• _Task item_
Where the line containing "GPS2 pin TX: D2 -> D6" appears in the records below, begin there and output each line verbatim through the last line.

• _Listed records_
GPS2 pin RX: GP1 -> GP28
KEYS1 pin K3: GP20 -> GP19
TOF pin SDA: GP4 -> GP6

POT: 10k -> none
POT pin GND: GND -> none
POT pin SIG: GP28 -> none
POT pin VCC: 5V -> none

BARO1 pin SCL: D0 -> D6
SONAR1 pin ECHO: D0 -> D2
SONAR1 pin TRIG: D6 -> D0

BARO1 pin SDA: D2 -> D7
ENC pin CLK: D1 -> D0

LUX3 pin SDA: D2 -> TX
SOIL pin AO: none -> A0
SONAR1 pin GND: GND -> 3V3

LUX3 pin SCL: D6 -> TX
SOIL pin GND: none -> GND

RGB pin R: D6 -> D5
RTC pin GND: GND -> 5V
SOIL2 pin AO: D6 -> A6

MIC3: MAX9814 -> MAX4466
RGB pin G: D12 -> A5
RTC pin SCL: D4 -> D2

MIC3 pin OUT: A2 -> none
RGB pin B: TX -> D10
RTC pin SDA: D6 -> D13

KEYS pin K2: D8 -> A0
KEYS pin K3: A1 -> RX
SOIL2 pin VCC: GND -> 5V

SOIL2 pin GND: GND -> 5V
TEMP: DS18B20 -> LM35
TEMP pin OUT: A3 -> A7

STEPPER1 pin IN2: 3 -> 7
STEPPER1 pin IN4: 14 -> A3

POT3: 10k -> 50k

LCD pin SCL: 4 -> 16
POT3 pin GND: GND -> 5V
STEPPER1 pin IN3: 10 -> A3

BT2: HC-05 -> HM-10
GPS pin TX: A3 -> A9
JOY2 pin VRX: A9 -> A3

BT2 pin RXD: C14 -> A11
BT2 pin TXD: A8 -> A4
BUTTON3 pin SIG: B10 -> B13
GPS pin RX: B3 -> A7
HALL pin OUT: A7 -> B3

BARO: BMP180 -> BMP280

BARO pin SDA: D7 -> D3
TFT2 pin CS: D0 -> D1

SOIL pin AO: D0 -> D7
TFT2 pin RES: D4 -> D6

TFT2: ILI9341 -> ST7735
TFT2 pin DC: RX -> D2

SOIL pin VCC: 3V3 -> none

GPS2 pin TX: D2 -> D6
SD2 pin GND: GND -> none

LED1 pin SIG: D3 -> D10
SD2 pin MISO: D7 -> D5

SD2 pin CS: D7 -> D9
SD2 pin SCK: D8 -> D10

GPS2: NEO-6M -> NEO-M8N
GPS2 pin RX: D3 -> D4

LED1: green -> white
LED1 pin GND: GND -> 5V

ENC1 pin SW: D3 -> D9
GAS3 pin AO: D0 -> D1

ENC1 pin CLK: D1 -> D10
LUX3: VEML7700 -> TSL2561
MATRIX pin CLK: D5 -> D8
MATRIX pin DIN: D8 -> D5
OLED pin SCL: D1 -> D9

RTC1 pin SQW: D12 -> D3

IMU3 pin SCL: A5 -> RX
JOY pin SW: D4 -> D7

• _Expected answer_
GPS2 pin TX: D2 -> D6
SD2 pin GND: GND -> none

LED1 pin SIG: D3 -> D10
SD2 pin MISO: D7 -> D5

SD2 pin CS: D7 -> D9
SD2 pin SCK: D8 -> D10

GPS2: NEO-6M -> NEO-M8N
GPS2 pin RX: D3 -> D4

LED1: green -> white
LED1 pin GND: GND -> 5V

ENC1 pin SW: D3 -> D9
GAS3 pin AO: D0 -> D1

ENC1 pin CLK: D1 -> D10
LUX3: VEML7700 -> TSL2561
MATRIX pin CLK: D5 -> D8
MATRIX pin DIN: D8 -> D5
OLED pin SCL: D1 -> D9

RTC1 pin SQW: D12 -> D3

IMU3 pin SCL: A5 -> RX
JOY pin SW: D4 -> D7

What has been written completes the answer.